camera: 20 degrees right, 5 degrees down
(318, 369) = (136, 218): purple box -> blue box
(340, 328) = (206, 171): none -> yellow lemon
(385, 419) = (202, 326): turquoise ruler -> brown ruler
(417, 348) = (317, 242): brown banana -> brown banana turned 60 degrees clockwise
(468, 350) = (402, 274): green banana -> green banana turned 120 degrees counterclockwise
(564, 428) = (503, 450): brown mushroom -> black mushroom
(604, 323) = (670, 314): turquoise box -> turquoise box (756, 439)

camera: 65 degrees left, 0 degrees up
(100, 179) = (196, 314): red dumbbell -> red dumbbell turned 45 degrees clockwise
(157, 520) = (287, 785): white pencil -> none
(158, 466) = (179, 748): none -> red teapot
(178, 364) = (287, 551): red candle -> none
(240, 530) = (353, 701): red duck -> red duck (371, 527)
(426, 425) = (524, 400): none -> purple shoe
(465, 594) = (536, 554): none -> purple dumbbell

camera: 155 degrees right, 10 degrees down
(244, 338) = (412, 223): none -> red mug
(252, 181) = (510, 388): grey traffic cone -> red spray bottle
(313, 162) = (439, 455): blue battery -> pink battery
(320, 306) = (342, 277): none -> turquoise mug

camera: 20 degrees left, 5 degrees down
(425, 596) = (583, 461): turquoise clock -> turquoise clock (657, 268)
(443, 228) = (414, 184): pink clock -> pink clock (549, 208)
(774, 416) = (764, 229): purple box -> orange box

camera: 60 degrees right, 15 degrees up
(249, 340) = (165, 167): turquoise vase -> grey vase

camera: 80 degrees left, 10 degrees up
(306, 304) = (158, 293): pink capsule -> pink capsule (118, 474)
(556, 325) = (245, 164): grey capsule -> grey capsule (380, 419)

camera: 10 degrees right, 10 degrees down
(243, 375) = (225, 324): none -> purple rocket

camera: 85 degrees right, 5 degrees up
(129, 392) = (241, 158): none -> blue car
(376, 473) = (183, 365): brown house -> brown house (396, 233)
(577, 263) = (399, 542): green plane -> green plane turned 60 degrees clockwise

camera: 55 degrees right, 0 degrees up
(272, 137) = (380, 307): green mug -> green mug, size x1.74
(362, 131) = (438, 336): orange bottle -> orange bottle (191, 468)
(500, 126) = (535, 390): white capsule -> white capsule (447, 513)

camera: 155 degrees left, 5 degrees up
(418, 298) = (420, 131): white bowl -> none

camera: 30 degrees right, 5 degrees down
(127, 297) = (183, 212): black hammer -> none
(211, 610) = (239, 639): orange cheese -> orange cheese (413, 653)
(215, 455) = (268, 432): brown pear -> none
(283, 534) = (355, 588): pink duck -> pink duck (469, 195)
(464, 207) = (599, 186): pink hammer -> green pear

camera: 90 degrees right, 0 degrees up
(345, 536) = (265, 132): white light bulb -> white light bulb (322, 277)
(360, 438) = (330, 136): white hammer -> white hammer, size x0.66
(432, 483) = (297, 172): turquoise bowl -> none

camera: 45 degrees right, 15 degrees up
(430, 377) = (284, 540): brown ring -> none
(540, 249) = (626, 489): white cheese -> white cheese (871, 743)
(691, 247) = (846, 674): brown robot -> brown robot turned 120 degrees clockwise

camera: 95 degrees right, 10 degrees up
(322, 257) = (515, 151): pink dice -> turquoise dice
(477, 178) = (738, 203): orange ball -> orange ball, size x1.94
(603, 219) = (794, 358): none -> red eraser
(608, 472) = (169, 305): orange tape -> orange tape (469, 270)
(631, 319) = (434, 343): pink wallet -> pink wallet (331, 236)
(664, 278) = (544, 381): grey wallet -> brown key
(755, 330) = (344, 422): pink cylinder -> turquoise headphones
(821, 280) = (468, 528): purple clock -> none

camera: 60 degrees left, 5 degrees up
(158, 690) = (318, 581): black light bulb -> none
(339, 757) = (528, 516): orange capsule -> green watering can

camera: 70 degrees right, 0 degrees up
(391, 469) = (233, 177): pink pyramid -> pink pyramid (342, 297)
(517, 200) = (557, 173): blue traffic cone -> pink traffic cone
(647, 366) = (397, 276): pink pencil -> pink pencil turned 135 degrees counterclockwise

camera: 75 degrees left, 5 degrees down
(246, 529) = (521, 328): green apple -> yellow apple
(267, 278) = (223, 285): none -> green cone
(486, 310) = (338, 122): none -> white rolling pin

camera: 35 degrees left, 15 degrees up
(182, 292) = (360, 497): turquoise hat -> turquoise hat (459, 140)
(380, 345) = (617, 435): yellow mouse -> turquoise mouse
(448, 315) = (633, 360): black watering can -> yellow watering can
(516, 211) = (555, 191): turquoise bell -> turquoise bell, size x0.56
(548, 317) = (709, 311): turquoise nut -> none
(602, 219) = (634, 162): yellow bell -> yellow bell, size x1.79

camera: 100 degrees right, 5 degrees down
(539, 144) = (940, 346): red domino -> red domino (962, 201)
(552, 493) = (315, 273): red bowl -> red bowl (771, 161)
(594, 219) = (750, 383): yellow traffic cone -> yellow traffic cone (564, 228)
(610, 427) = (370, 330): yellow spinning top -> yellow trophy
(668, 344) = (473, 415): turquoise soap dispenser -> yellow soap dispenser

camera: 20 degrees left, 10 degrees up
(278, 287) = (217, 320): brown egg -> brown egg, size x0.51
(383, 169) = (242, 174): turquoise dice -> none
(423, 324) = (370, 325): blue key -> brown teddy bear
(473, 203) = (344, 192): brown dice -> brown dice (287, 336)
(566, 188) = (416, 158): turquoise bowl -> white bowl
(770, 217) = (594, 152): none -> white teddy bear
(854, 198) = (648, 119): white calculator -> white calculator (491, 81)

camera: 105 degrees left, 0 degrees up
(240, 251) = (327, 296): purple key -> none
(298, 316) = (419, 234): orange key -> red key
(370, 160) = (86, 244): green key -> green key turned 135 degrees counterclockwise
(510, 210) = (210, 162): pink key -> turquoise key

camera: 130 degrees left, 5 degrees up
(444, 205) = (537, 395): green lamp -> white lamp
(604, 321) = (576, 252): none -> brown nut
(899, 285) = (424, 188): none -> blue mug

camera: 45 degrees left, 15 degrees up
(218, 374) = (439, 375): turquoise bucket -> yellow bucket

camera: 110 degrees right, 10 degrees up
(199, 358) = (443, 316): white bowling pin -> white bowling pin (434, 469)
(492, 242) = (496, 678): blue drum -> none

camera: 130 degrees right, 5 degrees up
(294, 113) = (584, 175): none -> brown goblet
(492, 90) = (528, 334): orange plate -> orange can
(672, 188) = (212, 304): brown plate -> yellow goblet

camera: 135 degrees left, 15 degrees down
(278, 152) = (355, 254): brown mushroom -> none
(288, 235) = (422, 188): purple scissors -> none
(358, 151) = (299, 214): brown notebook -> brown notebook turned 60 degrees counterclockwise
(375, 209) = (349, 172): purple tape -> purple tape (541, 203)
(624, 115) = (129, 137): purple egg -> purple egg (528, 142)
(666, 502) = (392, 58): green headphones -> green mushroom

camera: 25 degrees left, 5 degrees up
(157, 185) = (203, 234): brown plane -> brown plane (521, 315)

+++

> [Problem]:
Copy out the whole listing, word for word.

> [Written reply]:
camera: 20 degrees right, 5 degrees down
(318, 369) = (136, 218): purple box -> blue box
(340, 328) = (206, 171): none -> yellow lemon
(385, 419) = (202, 326): turquoise ruler -> brown ruler
(417, 348) = (317, 242): brown banana -> brown banana turned 60 degrees clockwise
(468, 350) = (402, 274): green banana -> green banana turned 120 degrees counterclockwise
(564, 428) = (503, 450): brown mushroom -> black mushroom
(604, 323) = (670, 314): turquoise box -> turquoise box (756, 439)

camera: 65 degrees left, 0 degrees up
(100, 179) = (196, 314): red dumbbell -> red dumbbell turned 45 degrees clockwise
(157, 520) = (287, 785): white pencil -> none
(158, 466) = (179, 748): none -> red teapot
(178, 364) = (287, 551): red candle -> none
(240, 530) = (353, 701): red duck -> red duck (371, 527)
(426, 425) = (524, 400): none -> purple shoe
(465, 594) = (536, 554): none -> purple dumbbell

camera: 155 degrees right, 10 degrees down
(244, 338) = (412, 223): none -> red mug
(252, 181) = (510, 388): grey traffic cone -> red spray bottle
(313, 162) = (439, 455): blue battery -> pink battery
(320, 306) = (342, 277): none -> turquoise mug

camera: 20 degrees left, 5 degrees down
(425, 596) = (583, 461): turquoise clock -> turquoise clock (657, 268)
(443, 228) = (414, 184): pink clock -> pink clock (549, 208)
(774, 416) = (764, 229): purple box -> orange box

camera: 60 degrees right, 15 degrees up
(249, 340) = (165, 167): turquoise vase -> grey vase

camera: 80 degrees left, 10 degrees up
(306, 304) = (158, 293): pink capsule -> pink capsule (118, 474)
(556, 325) = (245, 164): grey capsule -> grey capsule (380, 419)

camera: 10 degrees right, 10 degrees down
(243, 375) = (225, 324): none -> purple rocket

camera: 85 degrees right, 5 degrees up
(129, 392) = (241, 158): none -> blue car
(376, 473) = (183, 365): brown house -> brown house (396, 233)
(577, 263) = (399, 542): green plane -> green plane turned 60 degrees clockwise

camera: 55 degrees right, 0 degrees up
(272, 137) = (380, 307): green mug -> green mug, size x1.74
(362, 131) = (438, 336): orange bottle -> orange bottle (191, 468)
(500, 126) = (535, 390): white capsule -> white capsule (447, 513)

camera: 155 degrees left, 5 degrees up
(418, 298) = (420, 131): white bowl -> none

camera: 30 degrees right, 5 degrees down
(127, 297) = (183, 212): black hammer -> none
(211, 610) = (239, 639): orange cheese -> orange cheese (413, 653)
(215, 455) = (268, 432): brown pear -> none
(283, 534) = (355, 588): pink duck -> pink duck (469, 195)
(464, 207) = (599, 186): pink hammer -> green pear

camera: 90 degrees right, 0 degrees up
(345, 536) = (265, 132): white light bulb -> white light bulb (322, 277)
(360, 438) = (330, 136): white hammer -> white hammer, size x0.66
(432, 483) = (297, 172): turquoise bowl -> none

camera: 45 degrees right, 15 degrees up
(430, 377) = (284, 540): brown ring -> none
(540, 249) = (626, 489): white cheese -> white cheese (871, 743)
(691, 247) = (846, 674): brown robot -> brown robot turned 120 degrees clockwise

camera: 95 degrees right, 10 degrees up
(322, 257) = (515, 151): pink dice -> turquoise dice
(477, 178) = (738, 203): orange ball -> orange ball, size x1.94
(603, 219) = (794, 358): none -> red eraser
(608, 472) = (169, 305): orange tape -> orange tape (469, 270)
(631, 319) = (434, 343): pink wallet -> pink wallet (331, 236)
(664, 278) = (544, 381): grey wallet -> brown key
(755, 330) = (344, 422): pink cylinder -> turquoise headphones
(821, 280) = (468, 528): purple clock -> none

camera: 60 degrees left, 5 degrees up
(158, 690) = (318, 581): black light bulb -> none
(339, 757) = (528, 516): orange capsule -> green watering can

camera: 70 degrees right, 0 degrees up
(391, 469) = (233, 177): pink pyramid -> pink pyramid (342, 297)
(517, 200) = (557, 173): blue traffic cone -> pink traffic cone
(647, 366) = (397, 276): pink pencil -> pink pencil turned 135 degrees counterclockwise

camera: 75 degrees left, 5 degrees down
(246, 529) = (521, 328): green apple -> yellow apple
(267, 278) = (223, 285): none -> green cone
(486, 310) = (338, 122): none -> white rolling pin

camera: 35 degrees left, 15 degrees up
(182, 292) = (360, 497): turquoise hat -> turquoise hat (459, 140)
(380, 345) = (617, 435): yellow mouse -> turquoise mouse
(448, 315) = (633, 360): black watering can -> yellow watering can
(516, 211) = (555, 191): turquoise bell -> turquoise bell, size x0.56
(548, 317) = (709, 311): turquoise nut -> none
(602, 219) = (634, 162): yellow bell -> yellow bell, size x1.79

camera: 100 degrees right, 5 degrees down
(539, 144) = (940, 346): red domino -> red domino (962, 201)
(552, 493) = (315, 273): red bowl -> red bowl (771, 161)
(594, 219) = (750, 383): yellow traffic cone -> yellow traffic cone (564, 228)
(610, 427) = (370, 330): yellow spinning top -> yellow trophy
(668, 344) = (473, 415): turquoise soap dispenser -> yellow soap dispenser

camera: 20 degrees left, 10 degrees up
(278, 287) = (217, 320): brown egg -> brown egg, size x0.51
(383, 169) = (242, 174): turquoise dice -> none
(423, 324) = (370, 325): blue key -> brown teddy bear
(473, 203) = (344, 192): brown dice -> brown dice (287, 336)
(566, 188) = (416, 158): turquoise bowl -> white bowl
(770, 217) = (594, 152): none -> white teddy bear
(854, 198) = (648, 119): white calculator -> white calculator (491, 81)

camera: 105 degrees left, 0 degrees up
(240, 251) = (327, 296): purple key -> none
(298, 316) = (419, 234): orange key -> red key
(370, 160) = (86, 244): green key -> green key turned 135 degrees counterclockwise
(510, 210) = (210, 162): pink key -> turquoise key

camera: 130 degrees left, 5 degrees up
(444, 205) = (537, 395): green lamp -> white lamp
(604, 321) = (576, 252): none -> brown nut
(899, 285) = (424, 188): none -> blue mug

camera: 45 degrees left, 15 degrees up
(218, 374) = (439, 375): turquoise bucket -> yellow bucket

camera: 110 degrees right, 10 degrees up
(199, 358) = (443, 316): white bowling pin -> white bowling pin (434, 469)
(492, 242) = (496, 678): blue drum -> none

camera: 130 degrees right, 5 degrees up
(294, 113) = (584, 175): none -> brown goblet
(492, 90) = (528, 334): orange plate -> orange can
(672, 188) = (212, 304): brown plate -> yellow goblet

camera: 135 degrees left, 15 degrees down
(278, 152) = (355, 254): brown mushroom -> none
(288, 235) = (422, 188): purple scissors -> none
(358, 151) = (299, 214): brown notebook -> brown notebook turned 60 degrees counterclockwise
(375, 209) = (349, 172): purple tape -> purple tape (541, 203)
(624, 115) = (129, 137): purple egg -> purple egg (528, 142)
(666, 502) = (392, 58): green headphones -> green mushroom

camera: 25 degrees left, 5 degrees up
(157, 185) = (203, 234): brown plane -> brown plane (521, 315)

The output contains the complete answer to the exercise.